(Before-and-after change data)
Segment Open
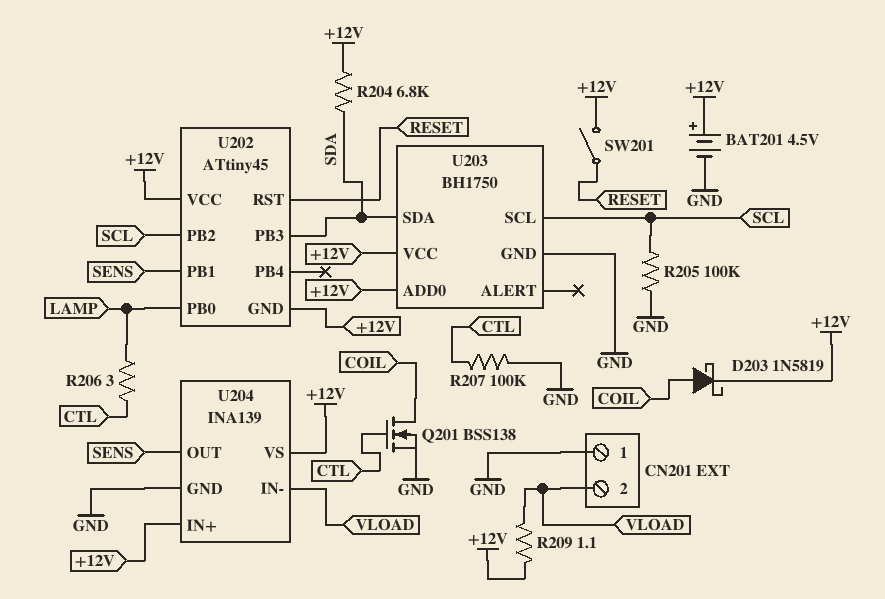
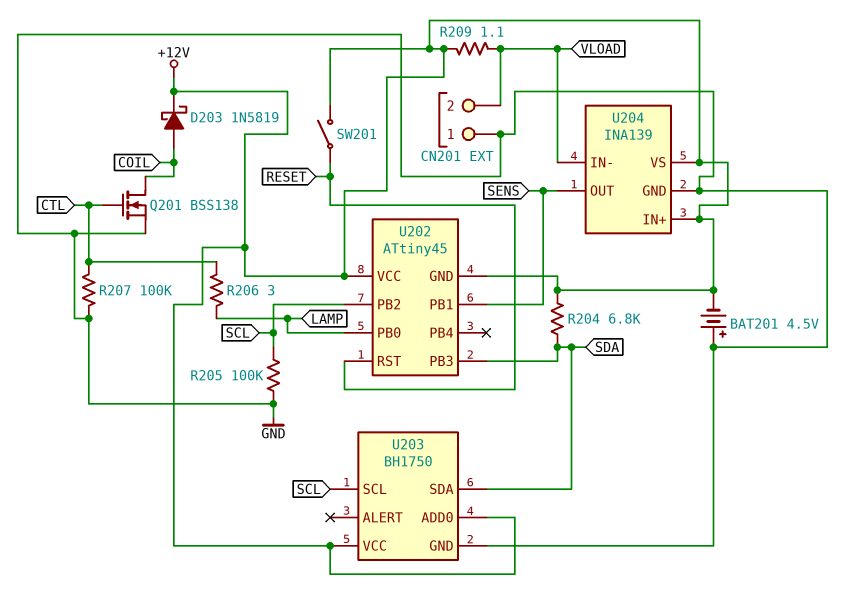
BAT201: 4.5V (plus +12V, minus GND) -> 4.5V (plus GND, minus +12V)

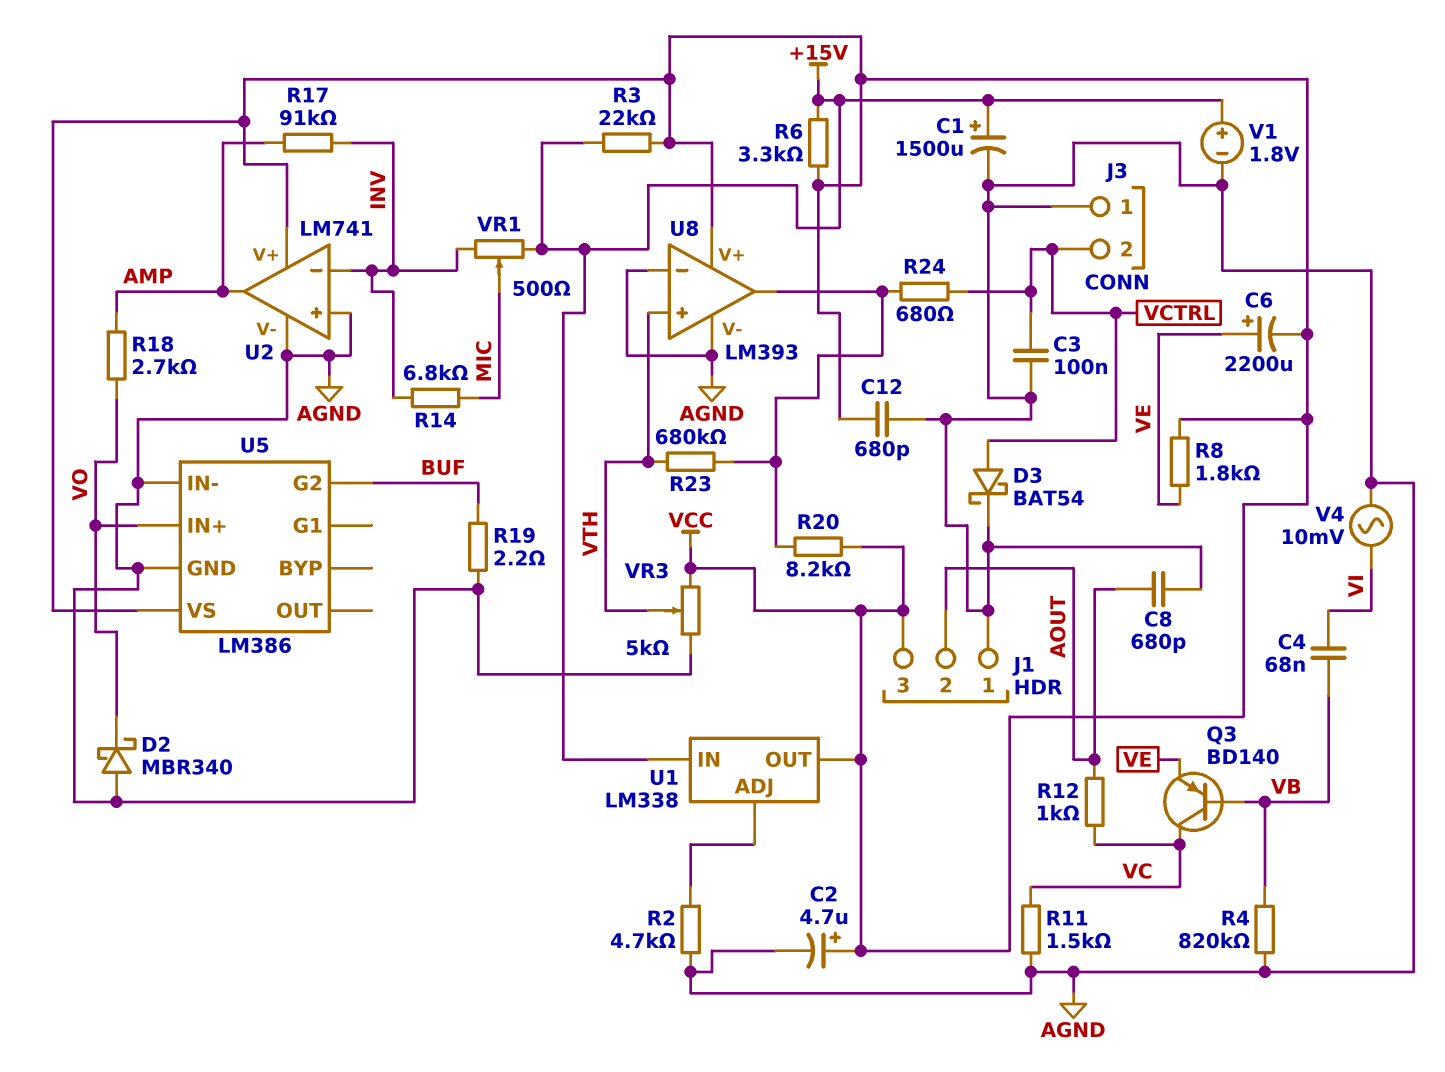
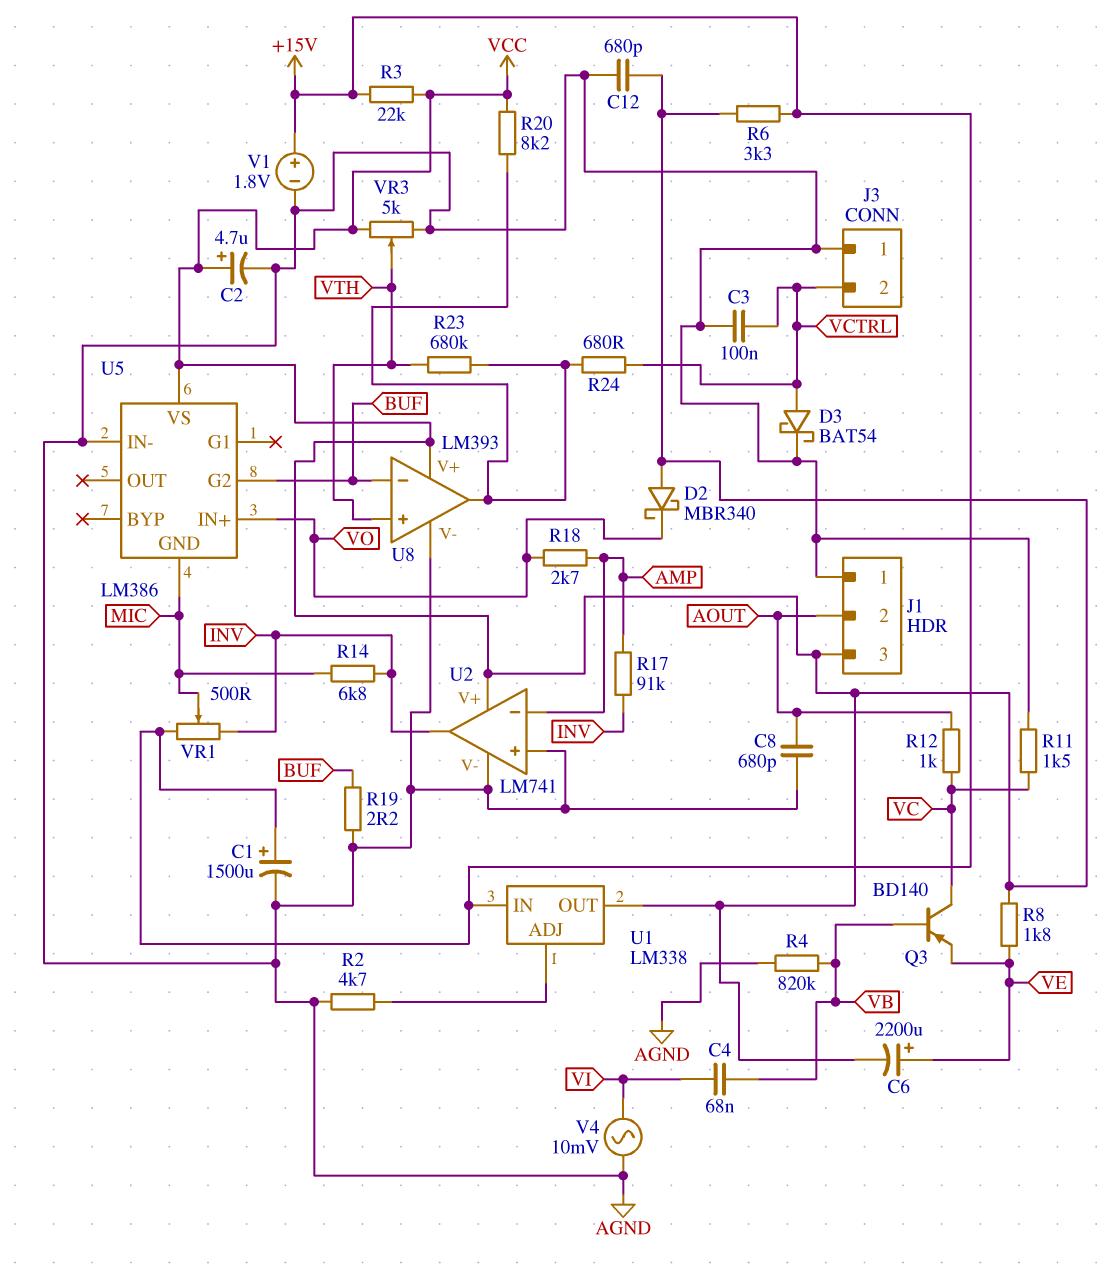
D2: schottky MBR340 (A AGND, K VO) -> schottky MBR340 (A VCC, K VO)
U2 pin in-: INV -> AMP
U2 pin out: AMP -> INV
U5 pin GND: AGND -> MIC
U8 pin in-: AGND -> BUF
Segment Closed
▸ **Activity**: Drop the images and transcribe the entries above exactly.

▸ **Answer to this exercise**:
BAT201: 4.5V (plus +12V, minus GND) -> 4.5V (plus GND, minus +12V)

D2: schottky MBR340 (A AGND, K VO) -> schottky MBR340 (A VCC, K VO)
U2 pin in-: INV -> AMP
U2 pin out: AMP -> INV
U5 pin GND: AGND -> MIC
U8 pin in-: AGND -> BUF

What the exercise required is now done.